[Start of section]

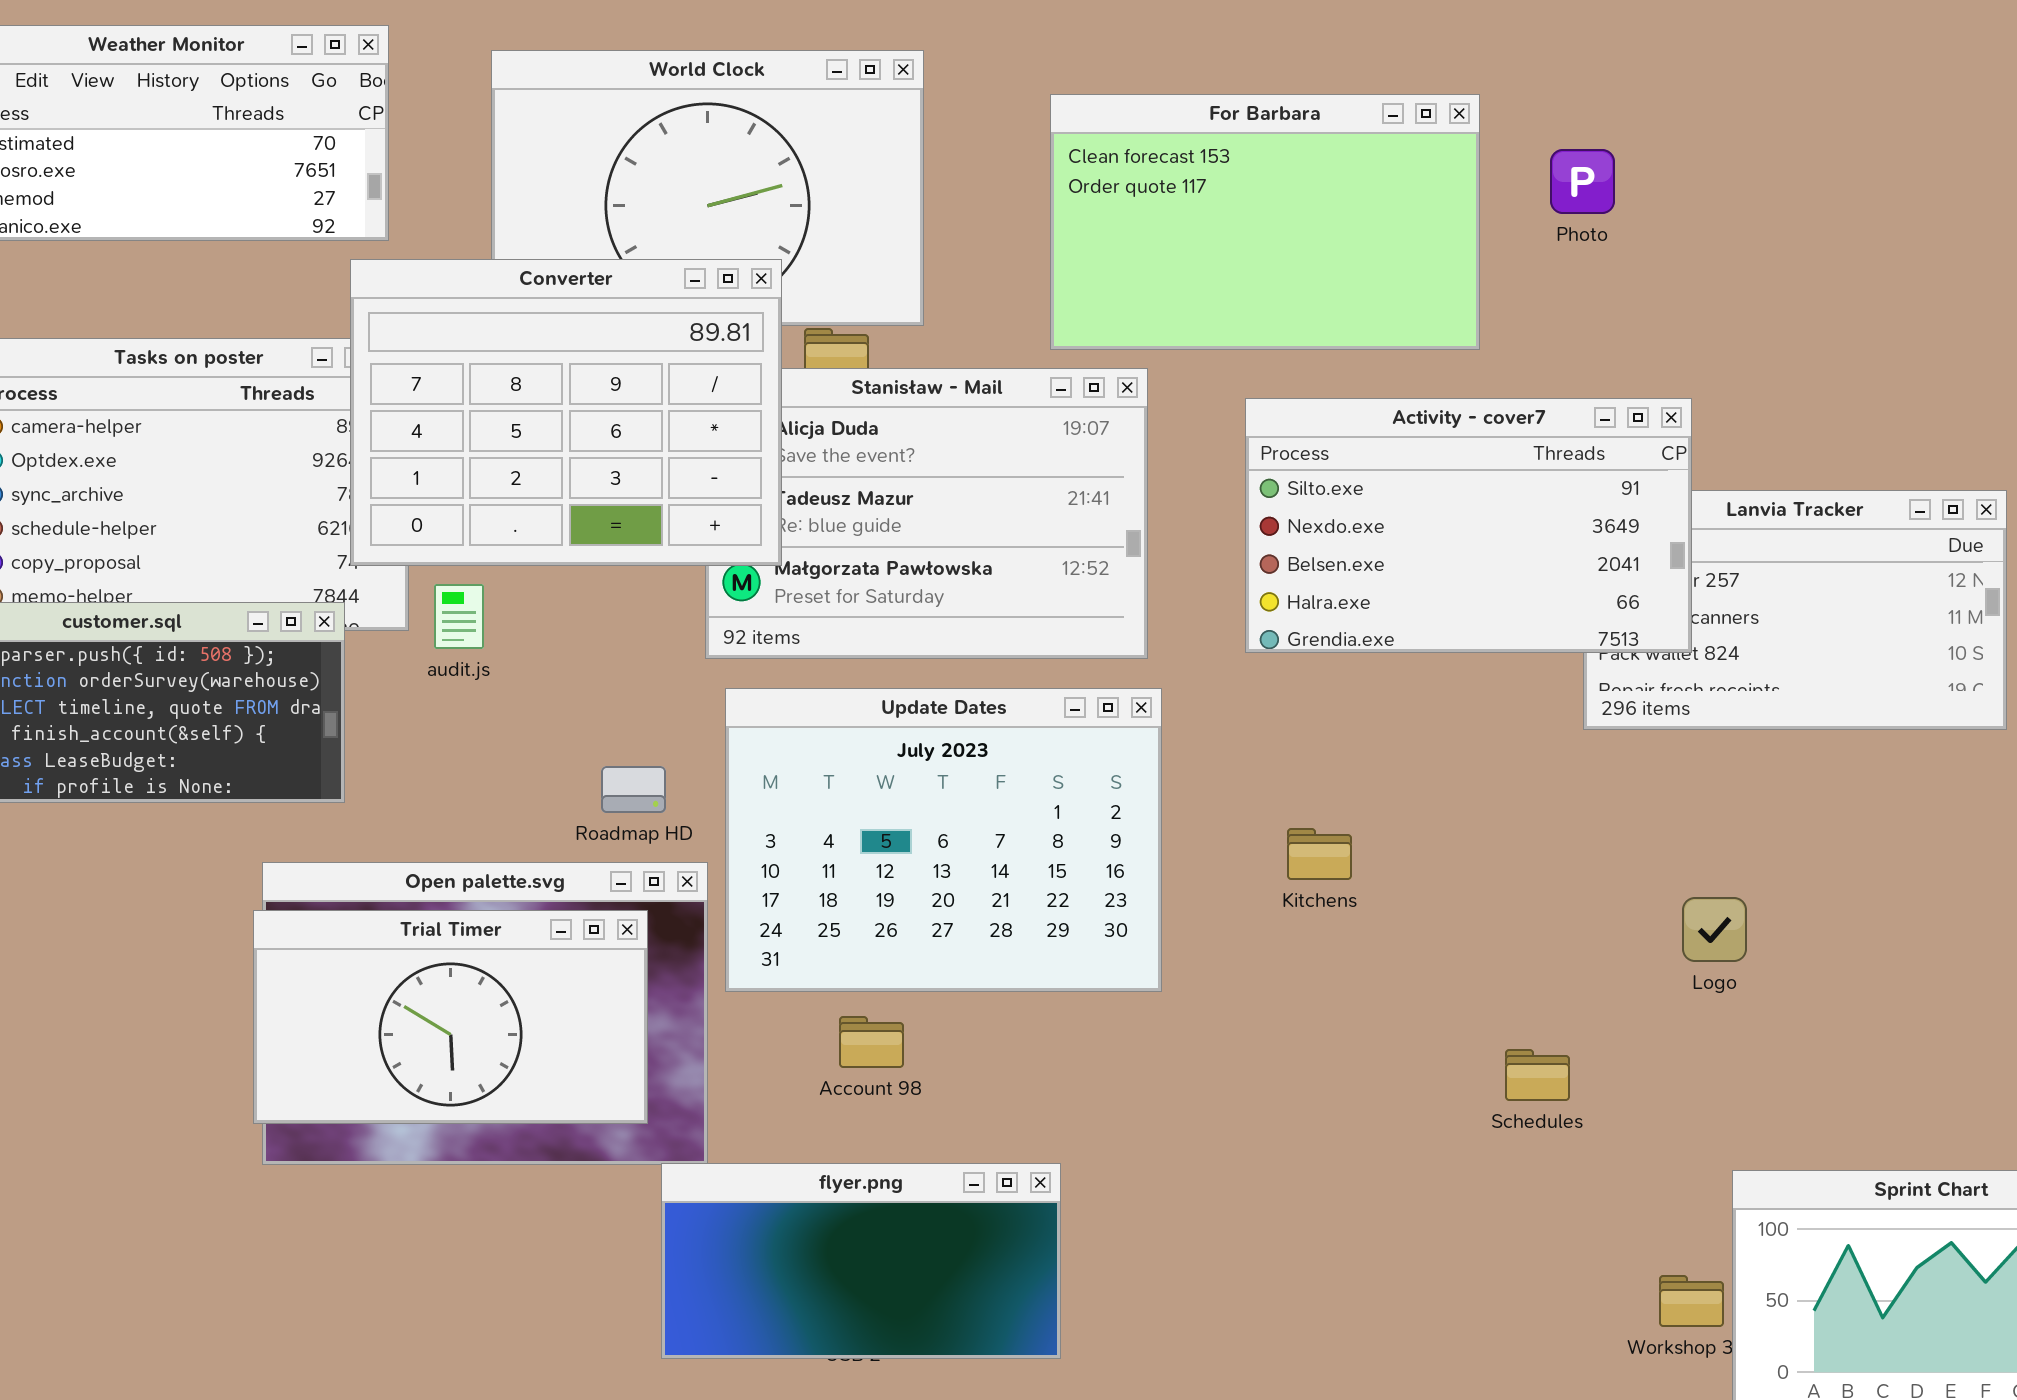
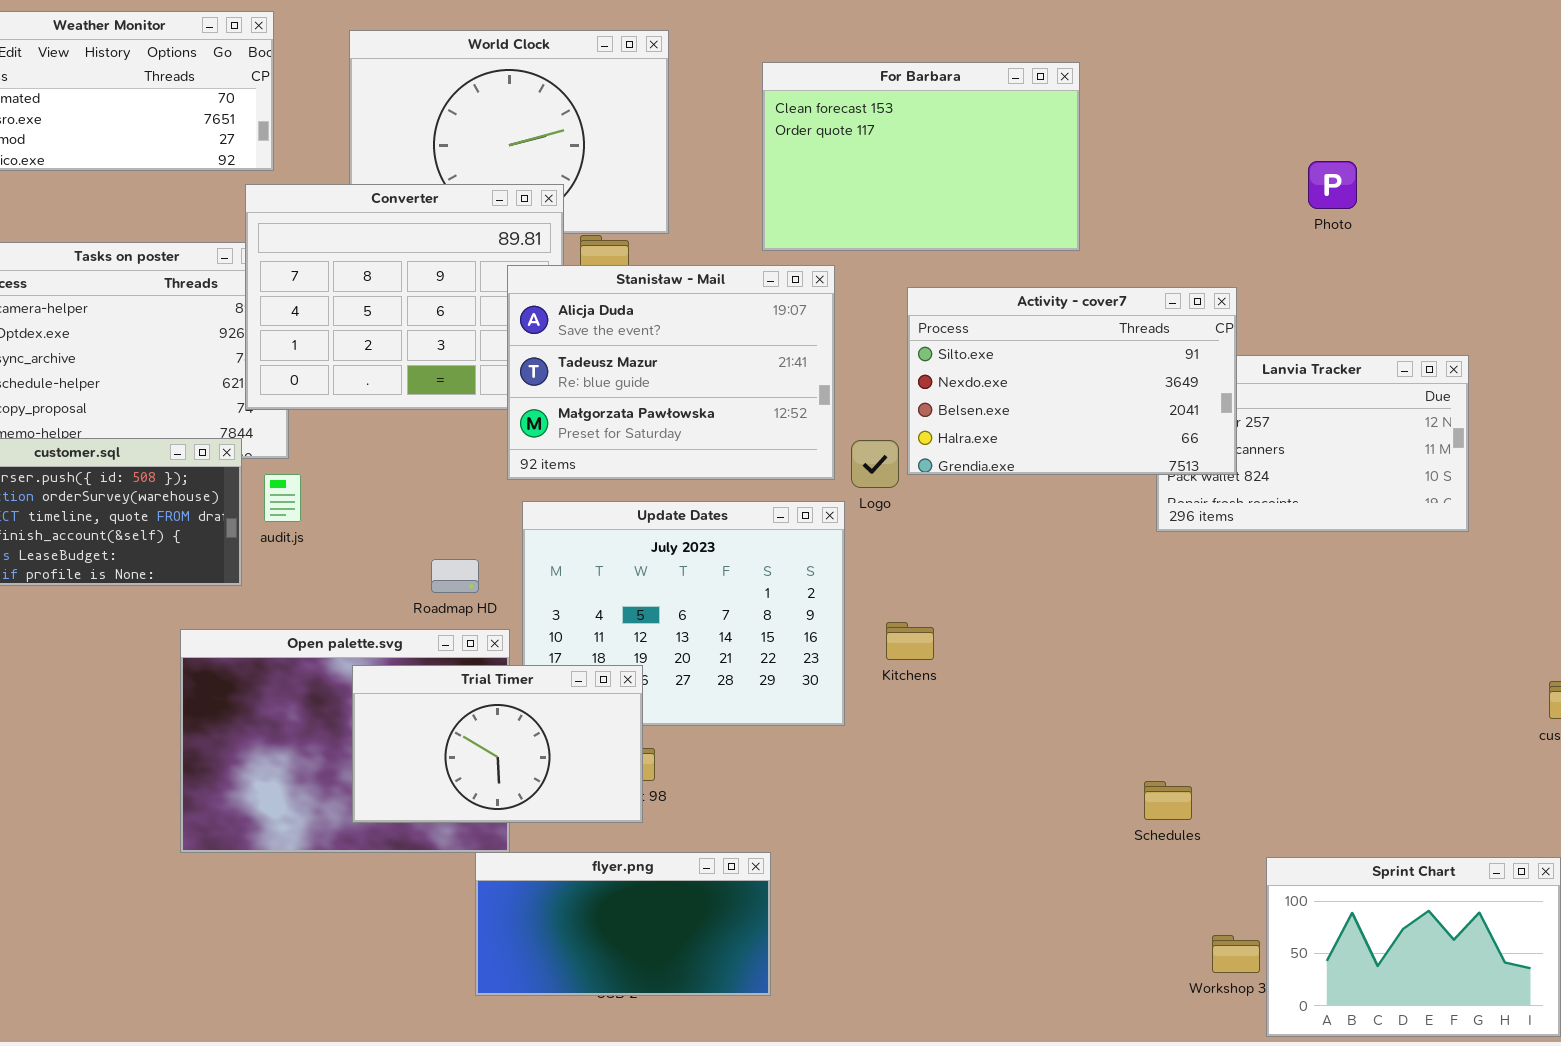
Photo: [1550,149,1615,214] -> [1308,161,1357,209], moved
Stanisław - Mail: [705,368,1148,659] -> [507,265,835,480], raised
audit.js: [434,584,484,649] -> [264,474,301,522], moved
Kitchens: [1287,828,1352,880] -> [886,622,934,660], moved
Logo: [1682,897,1747,962] -> [851,440,899,488], moved
Trial Timer: [253,910,648,1124] -> [352,665,643,823], moved
Schedules: [1505,1049,1570,1101] -> [1144,781,1192,820], moved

[End of section]

| ACTIVITY |
Where in the entries does the word "moved" occur? Copy out each line that has it.

| ANSWER TO THE EXERCISE |
Photo: [1550,149,1615,214] -> [1308,161,1357,209], moved
audit.js: [434,584,484,649] -> [264,474,301,522], moved
Kitchens: [1287,828,1352,880] -> [886,622,934,660], moved
Logo: [1682,897,1747,962] -> [851,440,899,488], moved
Trial Timer: [253,910,648,1124] -> [352,665,643,823], moved
Schedules: [1505,1049,1570,1101] -> [1144,781,1192,820], moved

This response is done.